→ **WHAT THE TASK ASKS**: Except for the pictures, output the records in full and exactly.

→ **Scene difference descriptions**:
--- START ---

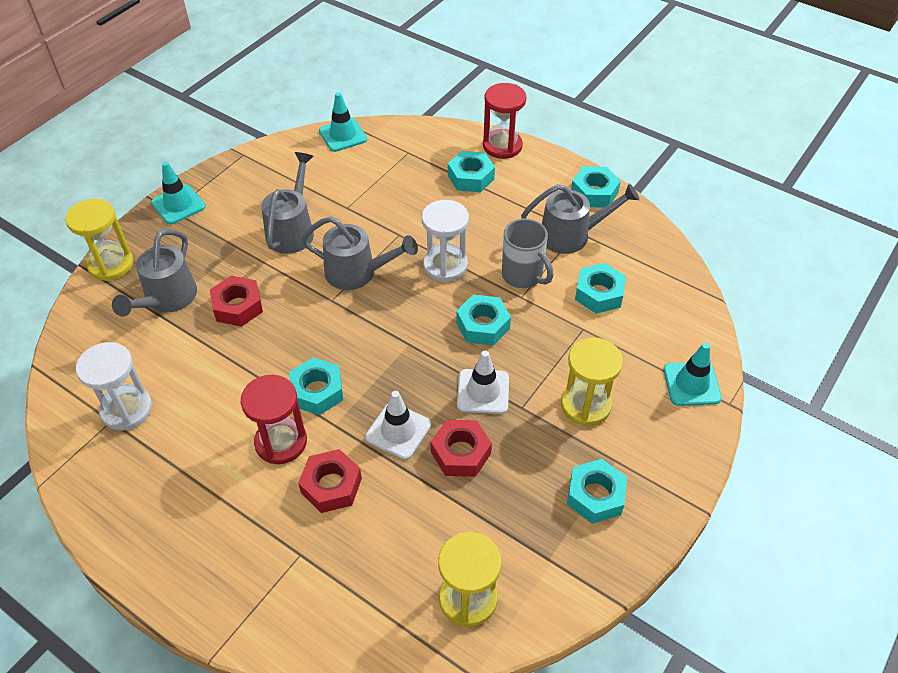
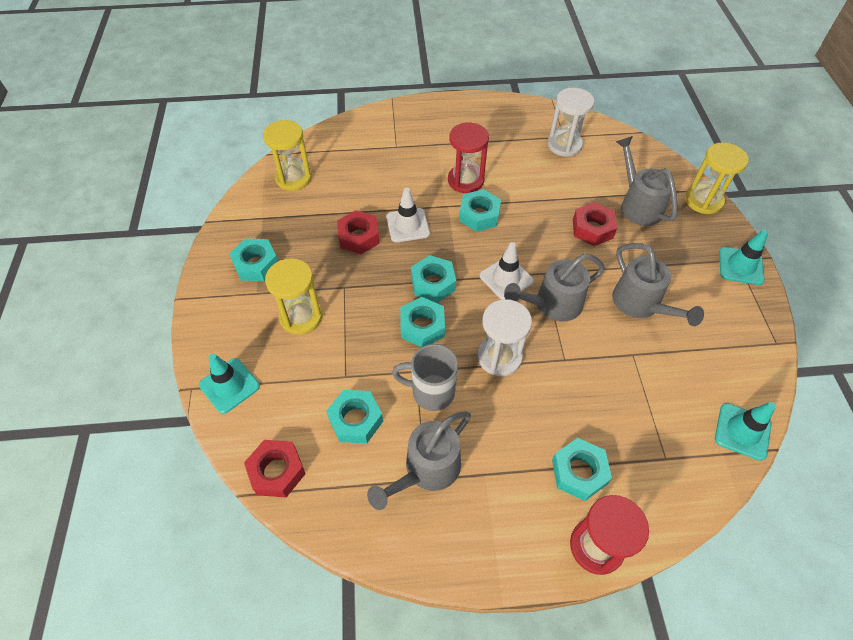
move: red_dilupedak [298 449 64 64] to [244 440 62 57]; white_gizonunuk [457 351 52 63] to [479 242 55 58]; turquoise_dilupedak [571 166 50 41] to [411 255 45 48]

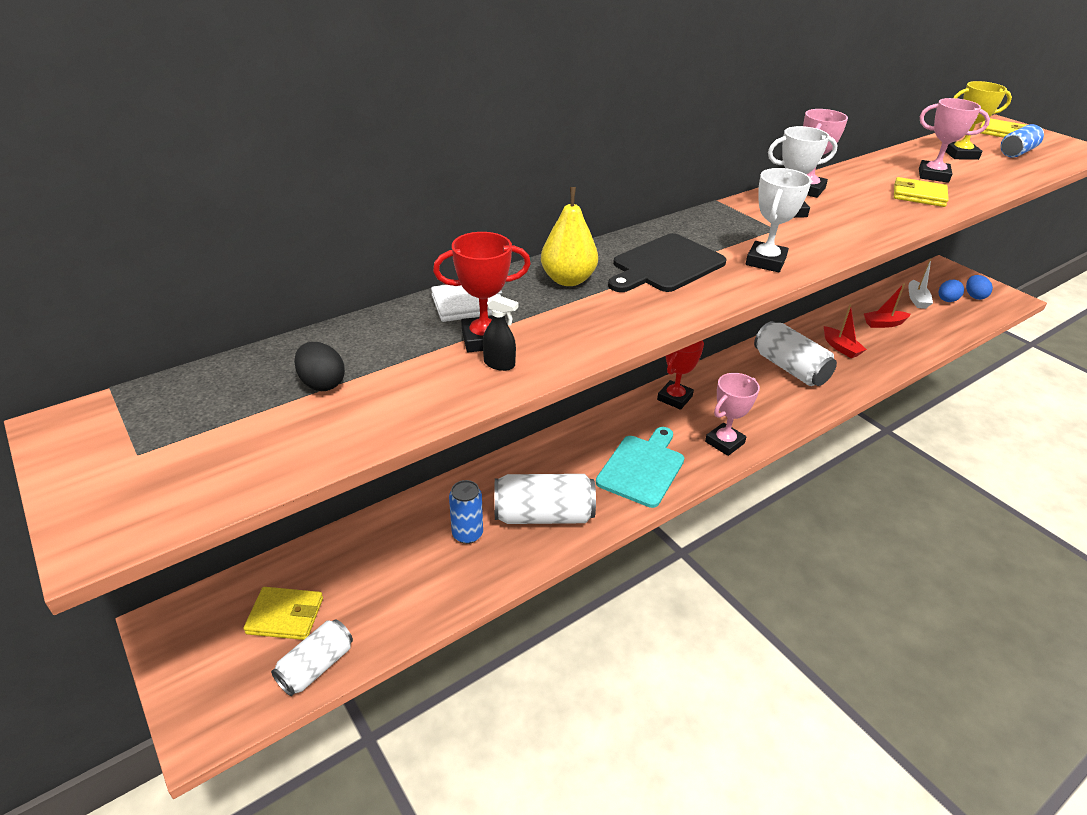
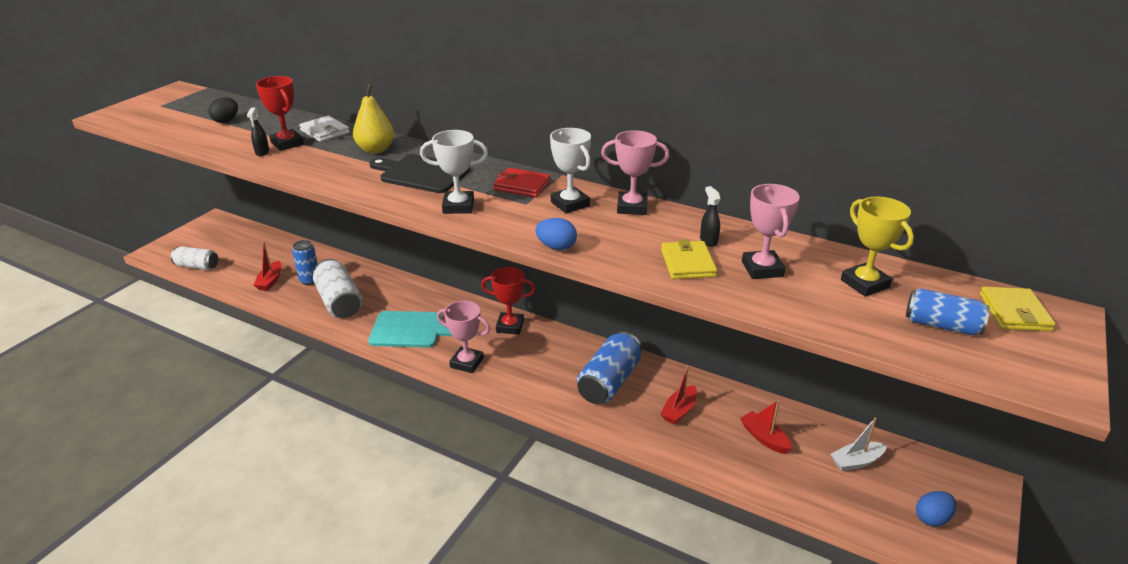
delete: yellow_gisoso [243 587 80 53]
insert: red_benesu [253 241 28 50]; red_gisoso [493 168 57 29]; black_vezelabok [700 186 21 61]
move: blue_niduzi [938 280 26 22] to [535 218 42 32]
recolor: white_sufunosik [754 321 83 65] to blue_sufunosik [577 331 65 73]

--- END ---

→ **RESPONSE TO THIS EXERCISE**:
move: red_dilupedak [298 449 64 64] to [244 440 62 57]; white_gizonunuk [457 351 52 63] to [479 242 55 58]; turquoise_dilupedak [571 166 50 41] to [411 255 45 48]

delete: yellow_gisoso [243 587 80 53]
insert: red_benesu [253 241 28 50]; red_gisoso [493 168 57 29]; black_vezelabok [700 186 21 61]
move: blue_niduzi [938 280 26 22] to [535 218 42 32]
recolor: white_sufunosik [754 321 83 65] to blue_sufunosik [577 331 65 73]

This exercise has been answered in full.